Lines to restate from the data below: from the one containing "SCALE pin SCK: GP28 -> GP15" to the one containing "ENC3 pin DT: A1 -> 10", both included. Give them again exactly, and only them.

——————————

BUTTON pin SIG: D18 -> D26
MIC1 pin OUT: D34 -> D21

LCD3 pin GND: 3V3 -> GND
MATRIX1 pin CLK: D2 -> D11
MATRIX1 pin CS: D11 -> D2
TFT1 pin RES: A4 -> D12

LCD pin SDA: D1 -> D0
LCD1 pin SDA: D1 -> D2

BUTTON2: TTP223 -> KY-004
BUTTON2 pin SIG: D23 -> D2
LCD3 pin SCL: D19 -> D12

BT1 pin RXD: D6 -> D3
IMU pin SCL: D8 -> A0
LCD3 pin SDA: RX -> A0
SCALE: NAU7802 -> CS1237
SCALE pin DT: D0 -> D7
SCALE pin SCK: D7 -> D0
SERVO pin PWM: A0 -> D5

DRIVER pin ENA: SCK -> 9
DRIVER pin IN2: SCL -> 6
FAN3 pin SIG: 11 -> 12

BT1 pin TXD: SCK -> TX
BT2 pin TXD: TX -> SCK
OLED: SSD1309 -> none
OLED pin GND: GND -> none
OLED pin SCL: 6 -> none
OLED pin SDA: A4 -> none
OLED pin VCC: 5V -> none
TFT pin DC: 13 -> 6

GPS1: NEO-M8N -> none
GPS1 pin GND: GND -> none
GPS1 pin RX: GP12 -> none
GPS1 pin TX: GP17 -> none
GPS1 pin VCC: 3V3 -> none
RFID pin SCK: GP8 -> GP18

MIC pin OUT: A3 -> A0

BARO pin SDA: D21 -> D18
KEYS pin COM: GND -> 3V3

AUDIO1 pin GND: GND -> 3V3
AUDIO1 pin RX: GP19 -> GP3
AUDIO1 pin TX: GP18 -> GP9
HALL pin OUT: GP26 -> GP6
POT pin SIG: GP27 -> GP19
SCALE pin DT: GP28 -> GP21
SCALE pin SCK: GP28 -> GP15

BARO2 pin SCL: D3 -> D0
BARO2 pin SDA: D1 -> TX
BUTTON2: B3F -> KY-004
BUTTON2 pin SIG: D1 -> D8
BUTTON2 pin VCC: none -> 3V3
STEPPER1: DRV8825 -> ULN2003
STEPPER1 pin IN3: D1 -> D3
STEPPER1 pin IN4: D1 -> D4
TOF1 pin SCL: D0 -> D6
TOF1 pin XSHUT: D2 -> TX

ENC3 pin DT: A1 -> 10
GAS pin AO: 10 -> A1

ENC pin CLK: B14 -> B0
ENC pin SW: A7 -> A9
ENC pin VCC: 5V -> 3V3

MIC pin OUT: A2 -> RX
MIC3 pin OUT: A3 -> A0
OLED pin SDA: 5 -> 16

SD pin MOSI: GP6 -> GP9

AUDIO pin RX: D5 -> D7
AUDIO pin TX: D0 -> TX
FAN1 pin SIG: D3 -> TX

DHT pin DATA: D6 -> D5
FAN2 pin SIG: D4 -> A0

——————————

— OUTPUT OF THE TASK —
SCALE pin SCK: GP28 -> GP15

BARO2 pin SCL: D3 -> D0
BARO2 pin SDA: D1 -> TX
BUTTON2: B3F -> KY-004
BUTTON2 pin SIG: D1 -> D8
BUTTON2 pin VCC: none -> 3V3
STEPPER1: DRV8825 -> ULN2003
STEPPER1 pin IN3: D1 -> D3
STEPPER1 pin IN4: D1 -> D4
TOF1 pin SCL: D0 -> D6
TOF1 pin XSHUT: D2 -> TX

ENC3 pin DT: A1 -> 10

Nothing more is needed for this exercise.